(TASK REQUIREMENTS) One part of the entries below is wanted: the lines from the one containing "(354, 243) = (449, 135): red" through the one containing "(326, 612) = (644, 330): green". Write those out exactly and nothing else.

(GIVEN RECORDS)
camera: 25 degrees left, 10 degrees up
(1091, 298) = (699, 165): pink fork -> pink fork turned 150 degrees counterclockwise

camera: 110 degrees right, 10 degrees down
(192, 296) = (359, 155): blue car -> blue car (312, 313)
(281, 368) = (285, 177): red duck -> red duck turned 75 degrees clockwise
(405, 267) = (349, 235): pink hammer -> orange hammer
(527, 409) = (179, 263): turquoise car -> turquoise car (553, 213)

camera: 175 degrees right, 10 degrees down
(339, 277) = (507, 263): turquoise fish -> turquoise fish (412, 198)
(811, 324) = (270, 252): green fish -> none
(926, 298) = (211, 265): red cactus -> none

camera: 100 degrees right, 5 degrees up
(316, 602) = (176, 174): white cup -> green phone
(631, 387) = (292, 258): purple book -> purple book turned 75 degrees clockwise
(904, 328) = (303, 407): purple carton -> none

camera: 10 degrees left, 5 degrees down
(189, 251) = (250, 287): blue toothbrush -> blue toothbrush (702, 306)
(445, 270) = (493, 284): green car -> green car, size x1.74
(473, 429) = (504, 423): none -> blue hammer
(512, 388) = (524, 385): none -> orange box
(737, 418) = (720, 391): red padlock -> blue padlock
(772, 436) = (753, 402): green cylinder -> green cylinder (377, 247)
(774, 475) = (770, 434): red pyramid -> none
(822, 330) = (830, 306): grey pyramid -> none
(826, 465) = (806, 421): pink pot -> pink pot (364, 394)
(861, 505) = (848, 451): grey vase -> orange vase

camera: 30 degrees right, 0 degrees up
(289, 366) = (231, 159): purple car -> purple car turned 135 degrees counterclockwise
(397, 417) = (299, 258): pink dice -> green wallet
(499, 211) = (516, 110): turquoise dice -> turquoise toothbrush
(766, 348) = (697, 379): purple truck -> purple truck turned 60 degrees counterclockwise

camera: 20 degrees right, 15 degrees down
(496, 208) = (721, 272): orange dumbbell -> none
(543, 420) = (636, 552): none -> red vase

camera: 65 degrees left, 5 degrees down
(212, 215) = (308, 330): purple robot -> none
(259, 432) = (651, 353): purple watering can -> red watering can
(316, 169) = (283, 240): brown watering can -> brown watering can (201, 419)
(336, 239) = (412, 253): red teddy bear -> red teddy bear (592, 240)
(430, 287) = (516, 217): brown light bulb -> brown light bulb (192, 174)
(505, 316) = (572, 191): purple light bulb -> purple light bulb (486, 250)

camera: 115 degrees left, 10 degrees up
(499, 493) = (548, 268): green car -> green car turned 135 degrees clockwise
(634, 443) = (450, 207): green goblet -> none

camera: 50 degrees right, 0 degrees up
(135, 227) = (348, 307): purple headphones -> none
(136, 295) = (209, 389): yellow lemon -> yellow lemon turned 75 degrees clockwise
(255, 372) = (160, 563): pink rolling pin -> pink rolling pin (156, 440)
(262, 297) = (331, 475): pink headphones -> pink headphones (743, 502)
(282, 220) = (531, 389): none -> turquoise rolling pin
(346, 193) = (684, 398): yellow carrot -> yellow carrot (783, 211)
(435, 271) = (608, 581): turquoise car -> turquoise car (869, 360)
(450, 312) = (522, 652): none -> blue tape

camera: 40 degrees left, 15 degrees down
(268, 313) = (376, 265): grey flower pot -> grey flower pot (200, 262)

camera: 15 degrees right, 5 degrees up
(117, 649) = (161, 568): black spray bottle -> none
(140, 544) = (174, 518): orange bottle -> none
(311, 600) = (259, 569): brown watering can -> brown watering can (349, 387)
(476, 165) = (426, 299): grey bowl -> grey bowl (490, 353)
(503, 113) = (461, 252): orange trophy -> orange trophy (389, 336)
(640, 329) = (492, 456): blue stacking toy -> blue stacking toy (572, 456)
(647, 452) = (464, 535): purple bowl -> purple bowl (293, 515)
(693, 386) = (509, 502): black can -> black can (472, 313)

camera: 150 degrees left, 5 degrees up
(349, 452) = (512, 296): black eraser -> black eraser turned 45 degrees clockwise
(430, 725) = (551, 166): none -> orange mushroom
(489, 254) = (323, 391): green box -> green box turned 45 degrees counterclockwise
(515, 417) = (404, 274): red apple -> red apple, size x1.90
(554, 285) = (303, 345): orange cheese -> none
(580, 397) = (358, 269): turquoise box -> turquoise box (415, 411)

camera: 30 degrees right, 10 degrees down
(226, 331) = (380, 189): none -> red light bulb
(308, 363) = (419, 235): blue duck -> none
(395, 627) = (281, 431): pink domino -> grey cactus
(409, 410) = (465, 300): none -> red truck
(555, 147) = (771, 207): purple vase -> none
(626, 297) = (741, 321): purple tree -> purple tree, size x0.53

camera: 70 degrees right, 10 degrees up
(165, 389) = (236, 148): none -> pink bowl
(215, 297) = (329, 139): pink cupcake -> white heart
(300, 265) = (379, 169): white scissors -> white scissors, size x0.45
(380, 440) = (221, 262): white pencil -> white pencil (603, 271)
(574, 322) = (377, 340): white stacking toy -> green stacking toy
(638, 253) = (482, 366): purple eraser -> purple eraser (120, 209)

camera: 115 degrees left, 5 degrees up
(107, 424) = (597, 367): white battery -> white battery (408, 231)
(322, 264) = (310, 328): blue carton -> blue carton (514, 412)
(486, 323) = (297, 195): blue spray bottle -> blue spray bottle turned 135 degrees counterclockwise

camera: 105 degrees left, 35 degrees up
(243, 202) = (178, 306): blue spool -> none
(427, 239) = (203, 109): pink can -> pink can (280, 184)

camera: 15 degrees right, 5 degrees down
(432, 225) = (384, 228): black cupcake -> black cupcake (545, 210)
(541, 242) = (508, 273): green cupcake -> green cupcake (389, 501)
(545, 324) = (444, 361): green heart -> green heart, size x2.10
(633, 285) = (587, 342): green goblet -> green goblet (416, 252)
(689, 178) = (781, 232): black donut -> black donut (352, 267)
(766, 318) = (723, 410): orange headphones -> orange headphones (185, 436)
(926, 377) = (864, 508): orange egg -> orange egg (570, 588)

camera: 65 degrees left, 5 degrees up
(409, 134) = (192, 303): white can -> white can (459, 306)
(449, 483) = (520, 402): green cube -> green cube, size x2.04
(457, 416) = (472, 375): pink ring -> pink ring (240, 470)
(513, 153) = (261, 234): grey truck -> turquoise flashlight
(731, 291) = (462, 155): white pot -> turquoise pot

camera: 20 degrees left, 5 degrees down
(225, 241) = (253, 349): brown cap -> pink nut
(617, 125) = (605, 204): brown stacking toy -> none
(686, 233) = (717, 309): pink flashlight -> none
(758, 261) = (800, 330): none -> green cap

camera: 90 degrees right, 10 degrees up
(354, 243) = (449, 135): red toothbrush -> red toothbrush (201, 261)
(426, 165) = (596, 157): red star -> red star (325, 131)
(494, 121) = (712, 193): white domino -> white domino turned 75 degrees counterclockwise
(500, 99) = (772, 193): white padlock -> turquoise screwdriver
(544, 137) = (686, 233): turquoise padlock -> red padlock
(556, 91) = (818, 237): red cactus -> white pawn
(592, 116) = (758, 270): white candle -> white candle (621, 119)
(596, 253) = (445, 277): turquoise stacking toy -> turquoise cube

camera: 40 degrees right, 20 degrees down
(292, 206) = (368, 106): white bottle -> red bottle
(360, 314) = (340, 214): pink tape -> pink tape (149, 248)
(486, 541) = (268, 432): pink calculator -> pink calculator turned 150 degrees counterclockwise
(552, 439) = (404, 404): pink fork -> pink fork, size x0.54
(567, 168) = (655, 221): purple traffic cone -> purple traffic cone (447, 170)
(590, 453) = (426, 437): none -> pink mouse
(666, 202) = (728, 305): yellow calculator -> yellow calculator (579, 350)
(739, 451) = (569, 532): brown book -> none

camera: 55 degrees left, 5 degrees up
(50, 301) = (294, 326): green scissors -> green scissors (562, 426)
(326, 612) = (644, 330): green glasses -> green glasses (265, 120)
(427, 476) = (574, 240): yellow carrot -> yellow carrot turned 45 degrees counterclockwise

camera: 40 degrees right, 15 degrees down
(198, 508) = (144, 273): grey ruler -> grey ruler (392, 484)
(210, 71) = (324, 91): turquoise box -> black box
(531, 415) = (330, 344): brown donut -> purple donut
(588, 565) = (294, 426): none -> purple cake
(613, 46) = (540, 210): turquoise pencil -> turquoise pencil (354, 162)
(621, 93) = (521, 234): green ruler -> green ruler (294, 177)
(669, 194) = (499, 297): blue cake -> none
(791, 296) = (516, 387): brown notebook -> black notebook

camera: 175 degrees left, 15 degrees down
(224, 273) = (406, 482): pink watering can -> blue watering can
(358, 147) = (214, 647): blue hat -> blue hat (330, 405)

(EXERCISE ANSWER)
(354, 243) = (449, 135): red toothbrush -> red toothbrush (201, 261)
(426, 165) = (596, 157): red star -> red star (325, 131)
(494, 121) = (712, 193): white domino -> white domino turned 75 degrees counterclockwise
(500, 99) = (772, 193): white padlock -> turquoise screwdriver
(544, 137) = (686, 233): turquoise padlock -> red padlock
(556, 91) = (818, 237): red cactus -> white pawn
(592, 116) = (758, 270): white candle -> white candle (621, 119)
(596, 253) = (445, 277): turquoise stacking toy -> turquoise cube

camera: 40 degrees right, 20 degrees down
(292, 206) = (368, 106): white bottle -> red bottle
(360, 314) = (340, 214): pink tape -> pink tape (149, 248)
(486, 541) = (268, 432): pink calculator -> pink calculator turned 150 degrees counterclockwise
(552, 439) = (404, 404): pink fork -> pink fork, size x0.54
(567, 168) = (655, 221): purple traffic cone -> purple traffic cone (447, 170)
(590, 453) = (426, 437): none -> pink mouse
(666, 202) = (728, 305): yellow calculator -> yellow calculator (579, 350)
(739, 451) = (569, 532): brown book -> none

camera: 55 degrees left, 5 degrees up
(50, 301) = (294, 326): green scissors -> green scissors (562, 426)
(326, 612) = (644, 330): green glasses -> green glasses (265, 120)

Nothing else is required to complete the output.